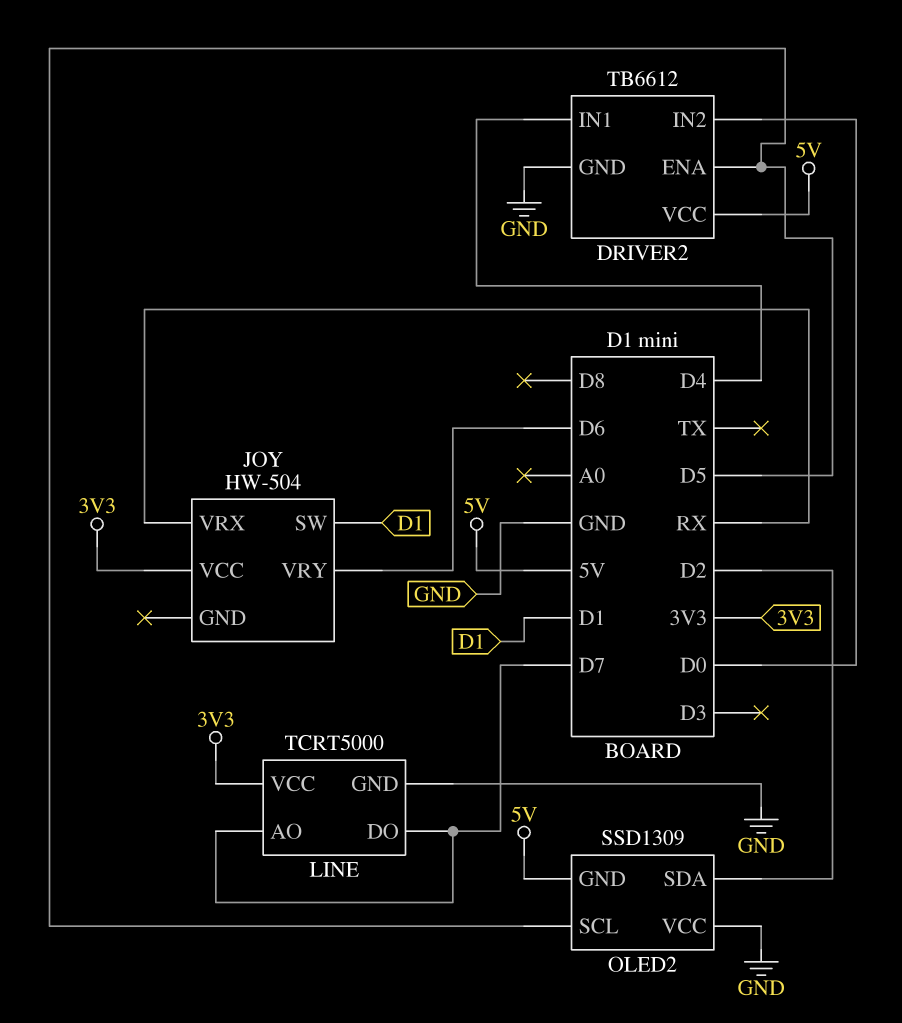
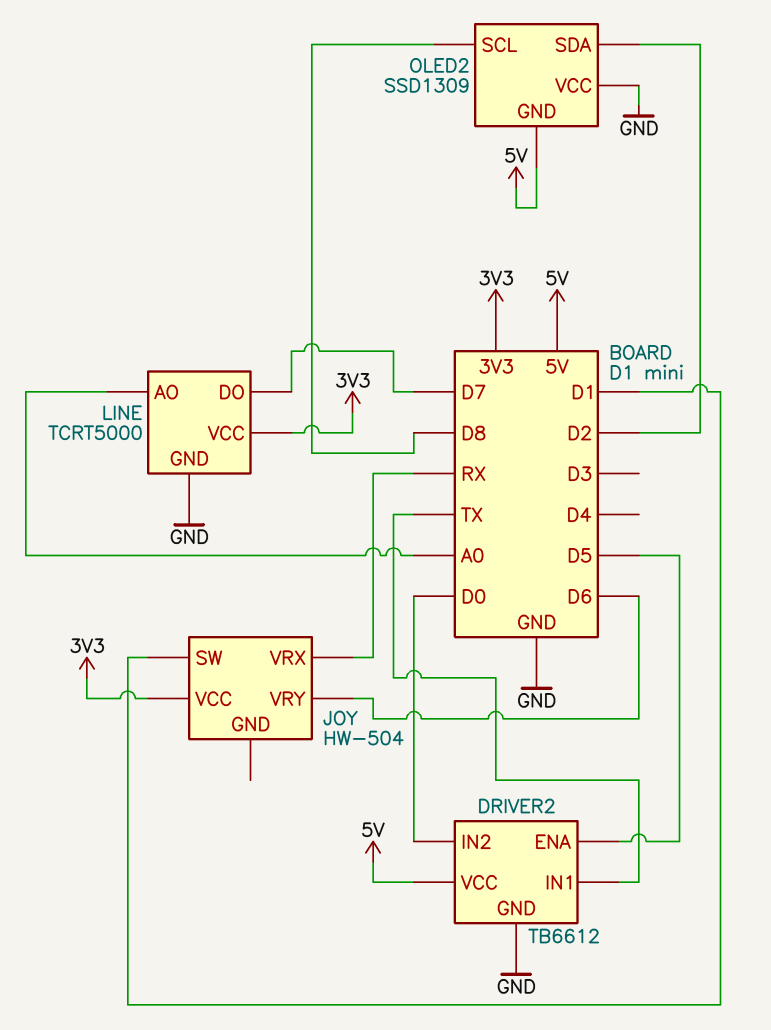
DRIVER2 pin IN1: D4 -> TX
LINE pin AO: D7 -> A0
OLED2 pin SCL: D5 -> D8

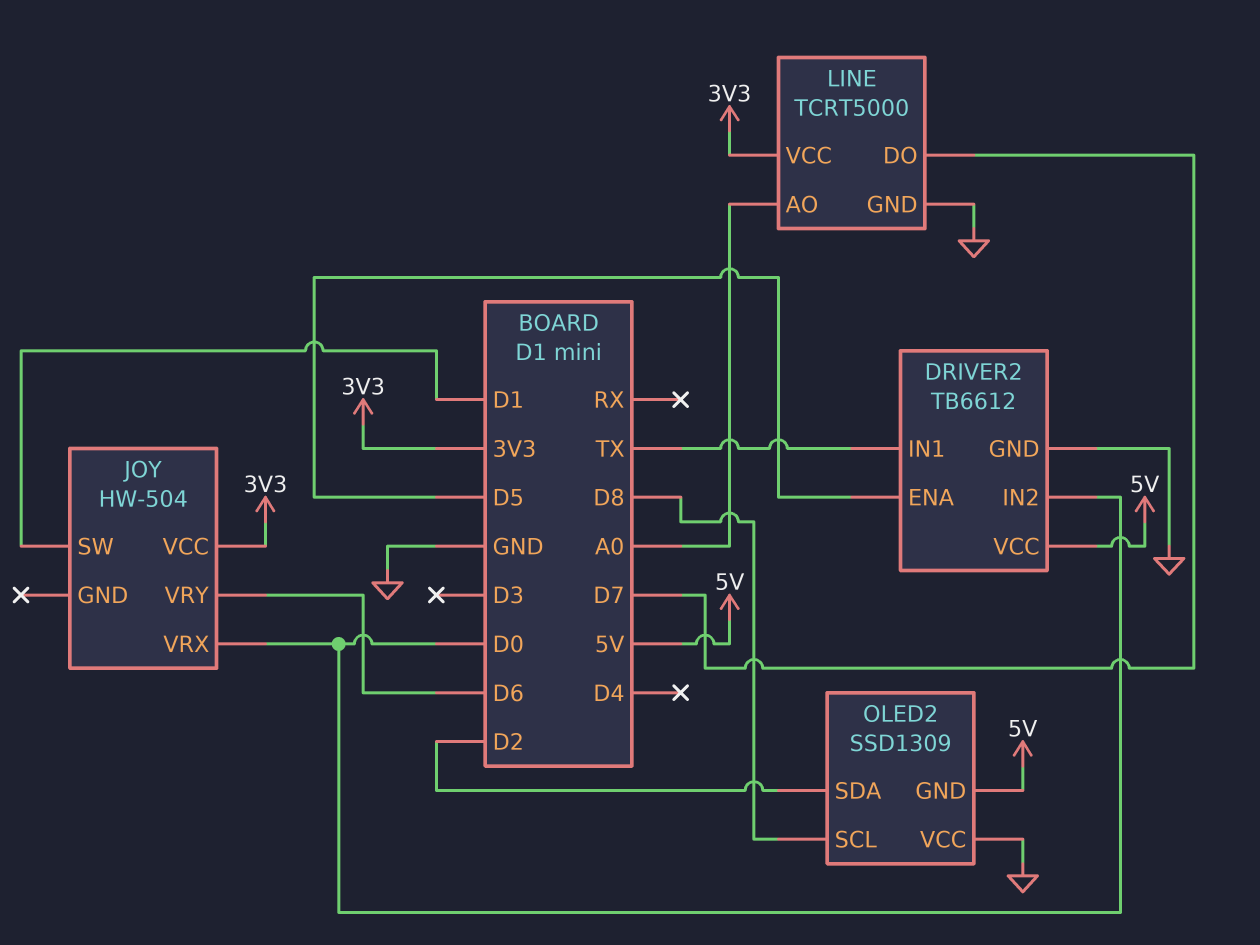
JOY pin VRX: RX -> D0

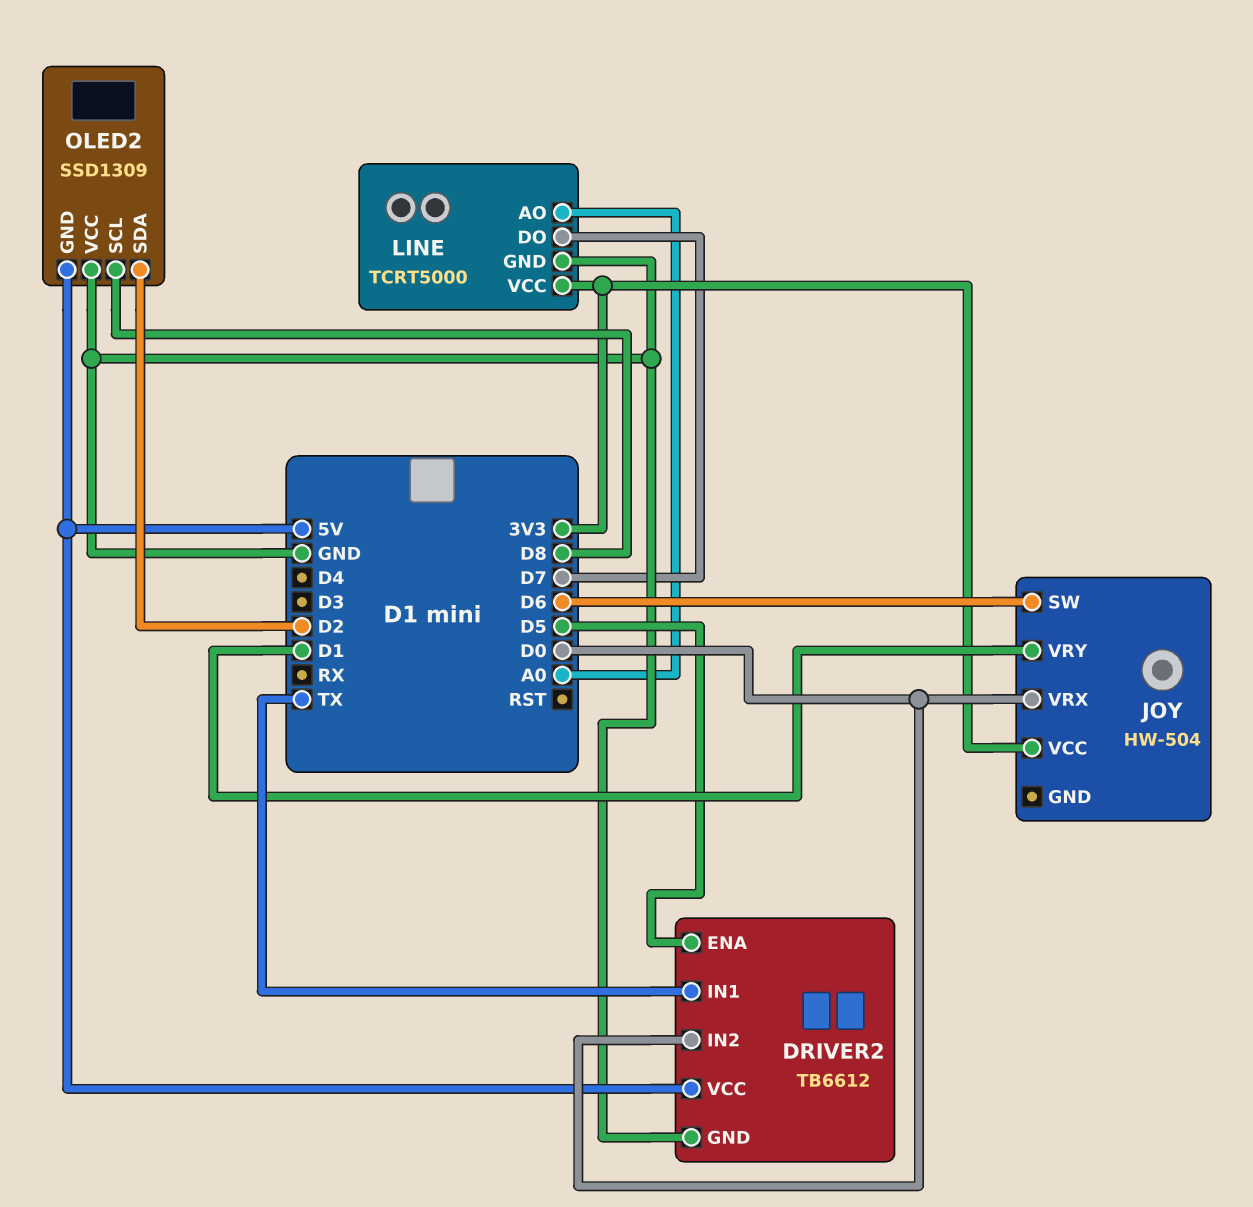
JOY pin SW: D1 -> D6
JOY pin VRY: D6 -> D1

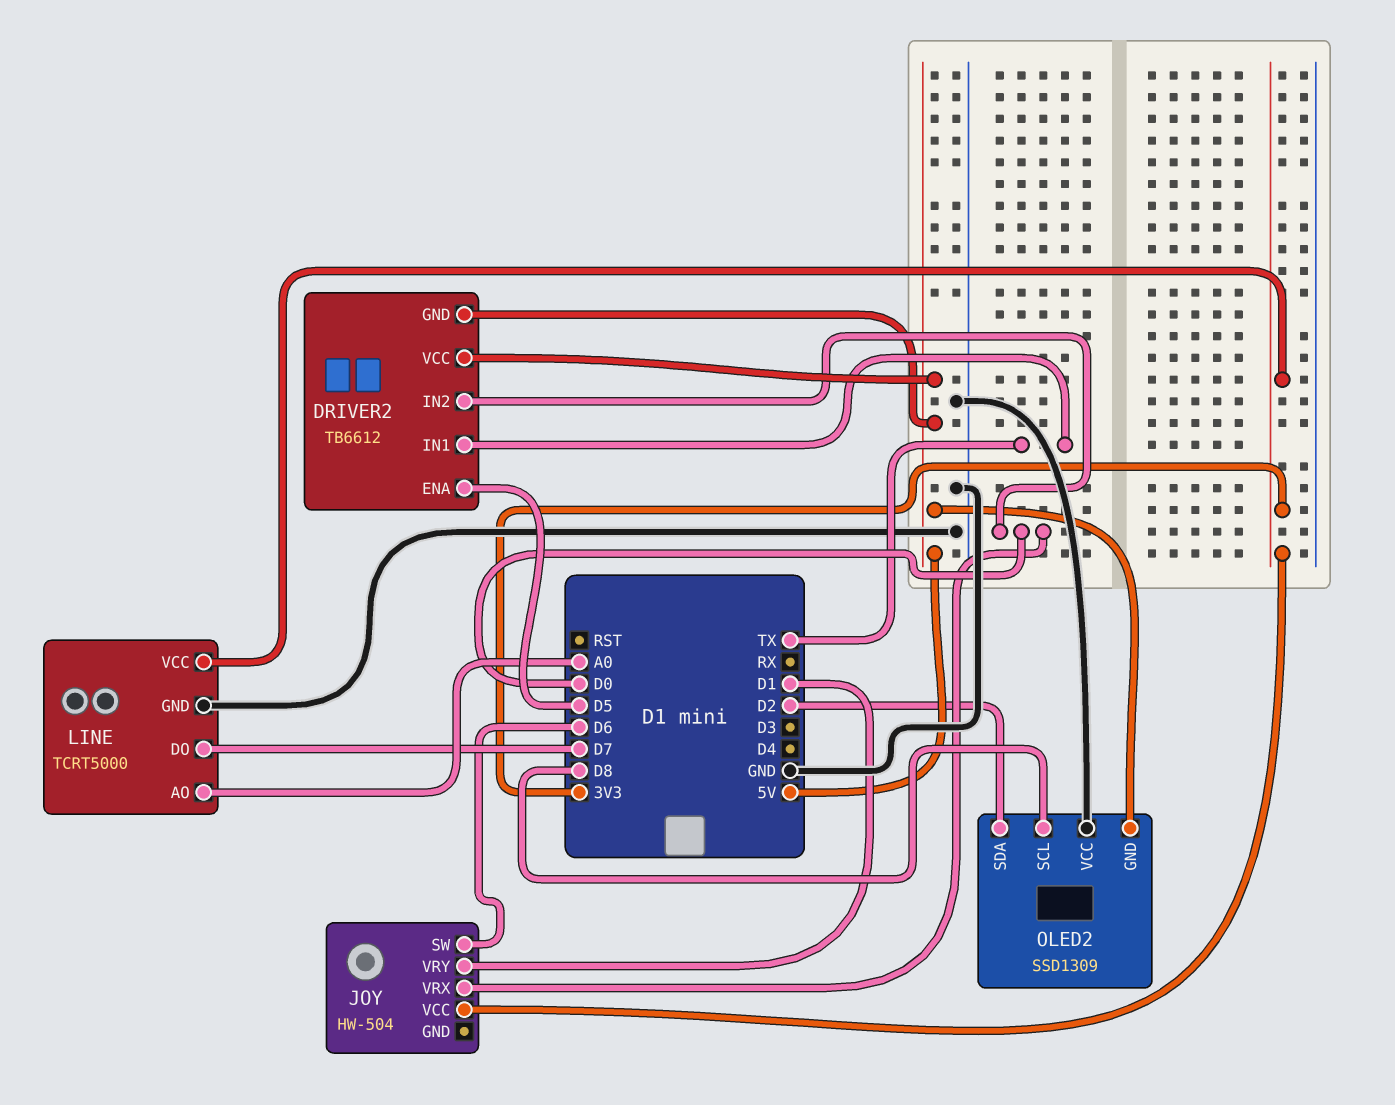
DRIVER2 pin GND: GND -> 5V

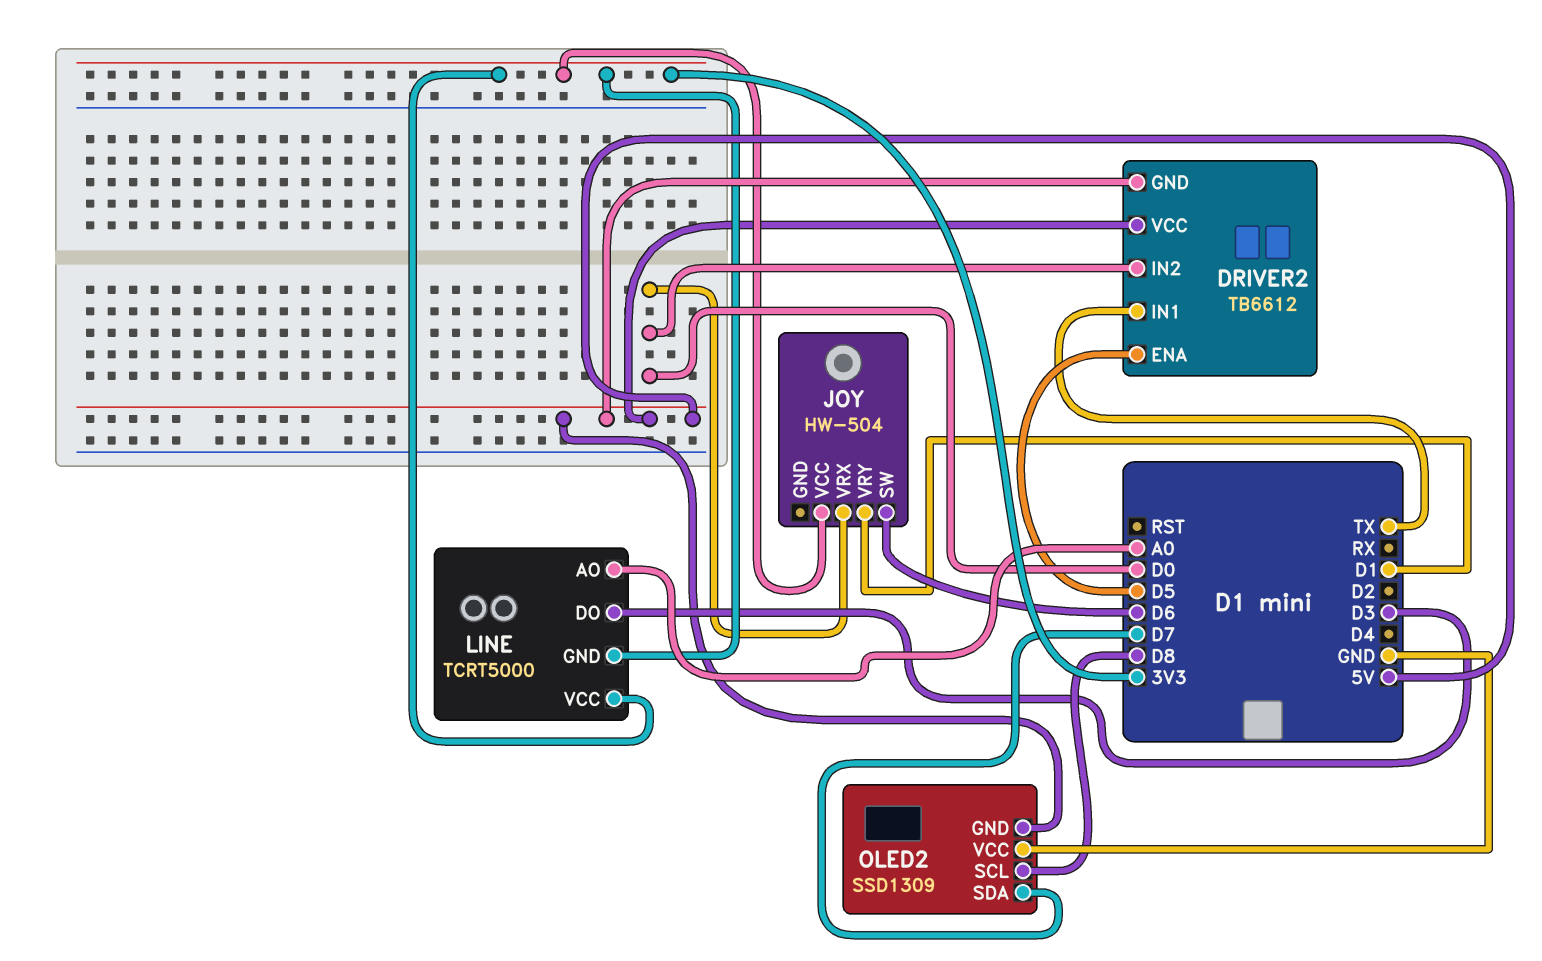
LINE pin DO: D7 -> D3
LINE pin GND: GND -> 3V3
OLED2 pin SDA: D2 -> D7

◇ ◇ ◇ ◇

TASK TO CARRY OUT
If you see a picture in the listing, skip it while copying everything else exactly.

EXERCISE RESPONSE
DRIVER2 pin IN1: D4 -> TX
LINE pin AO: D7 -> A0
OLED2 pin SCL: D5 -> D8

JOY pin VRX: RX -> D0

JOY pin SW: D1 -> D6
JOY pin VRY: D6 -> D1

DRIVER2 pin GND: GND -> 5V

LINE pin DO: D7 -> D3
LINE pin GND: GND -> 3V3
OLED2 pin SDA: D2 -> D7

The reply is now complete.